### Records for this exercise
[Start of section]
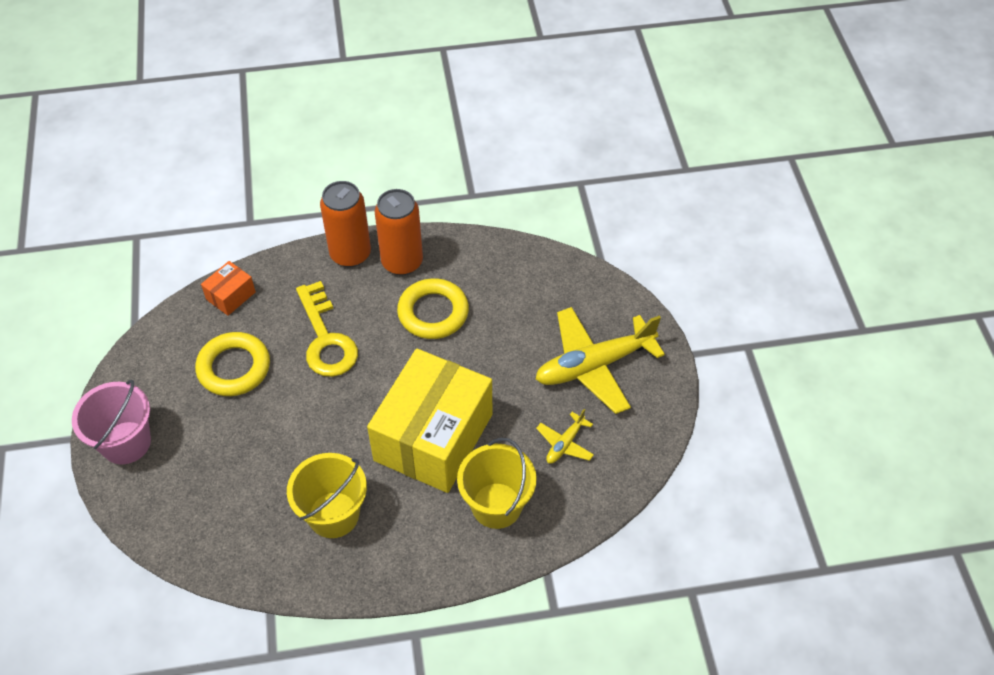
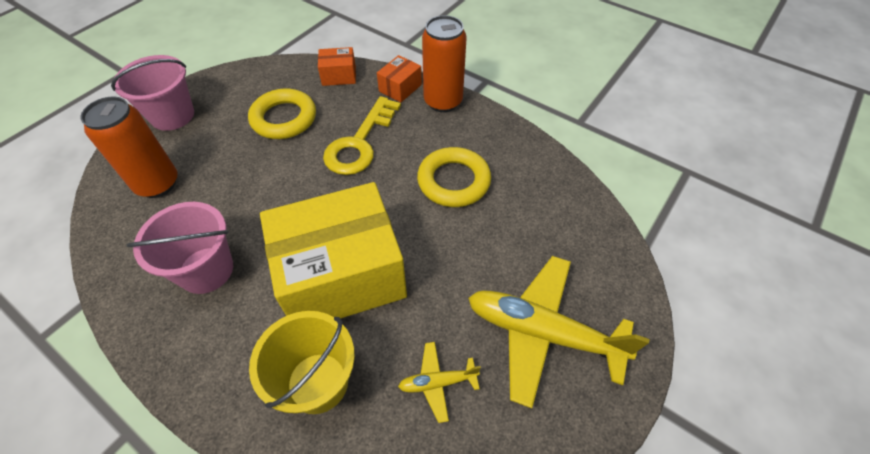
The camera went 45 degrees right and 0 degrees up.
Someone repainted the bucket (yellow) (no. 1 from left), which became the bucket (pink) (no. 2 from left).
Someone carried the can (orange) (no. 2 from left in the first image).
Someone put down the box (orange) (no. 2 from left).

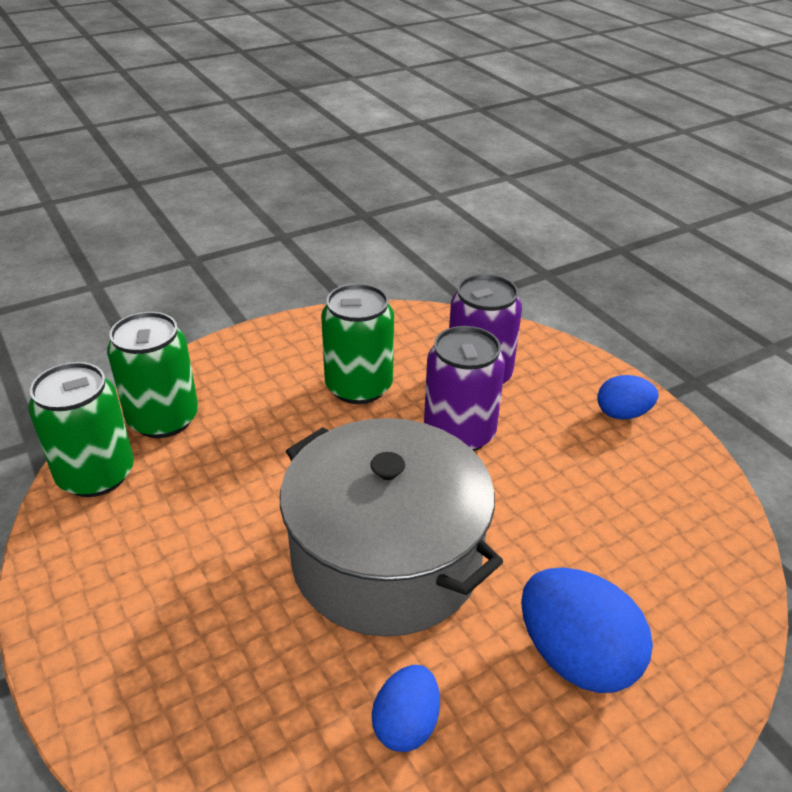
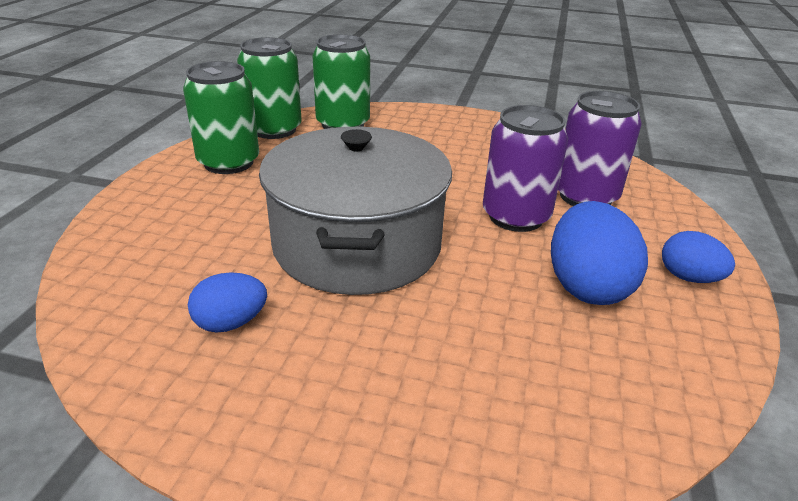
The camera went 45 degrees right and 5 degrees down.
Someone carried the can (green) (no. 3 from left in the first image).
Someone carried the egg (blue) (no. 2 from left).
[End of section]
### Work item
Please return, without any change, the lines from the line containing "Someone repainted the" through the last line of the entries, dropping the pictures.

### Answer for the task
Someone repainted the bucket (yellow) (no. 1 from left), which became the bucket (pink) (no. 2 from left).
Someone carried the can (orange) (no. 2 from left in the first image).
Someone put down the box (orange) (no. 2 from left).

The camera went 45 degrees right and 5 degrees down.
Someone carried the can (green) (no. 3 from left in the first image).
Someone carried the egg (blue) (no. 2 from left).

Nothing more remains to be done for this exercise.